-------- SOURCE MATERIAL --------

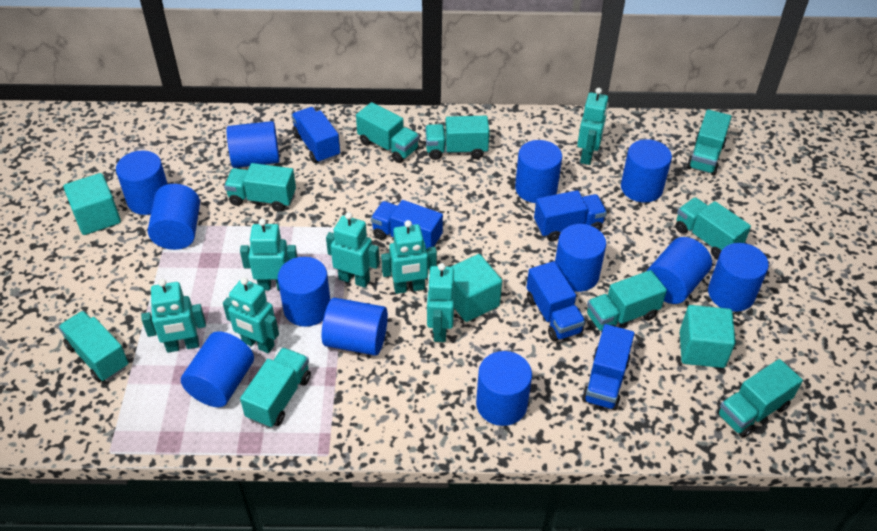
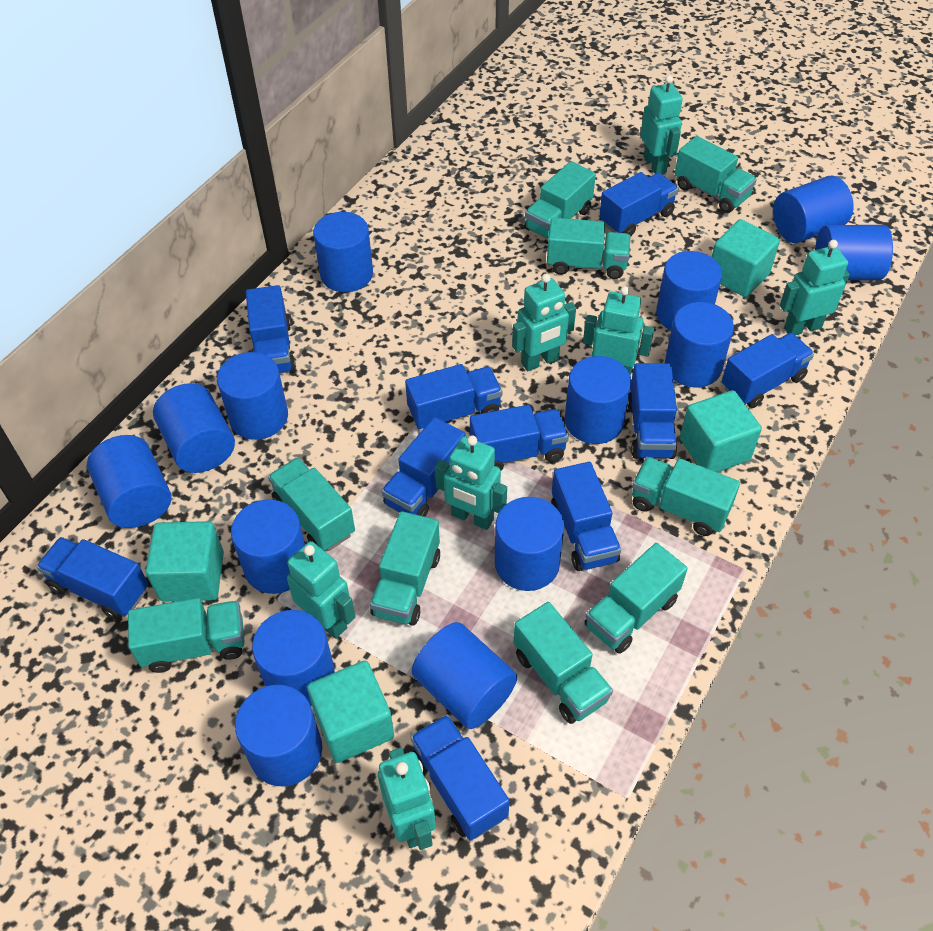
blue cylinder: 12 -> 14
blue truck: 5 -> 10
turquoise cube: 3 -> 4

--------

## THE PROBLEM
Everything in the listing except the pictures must come back exactly as written.

## RESPONSE TO THIS TASK
blue cylinder: 12 -> 14
blue truck: 5 -> 10
turquoise cube: 3 -> 4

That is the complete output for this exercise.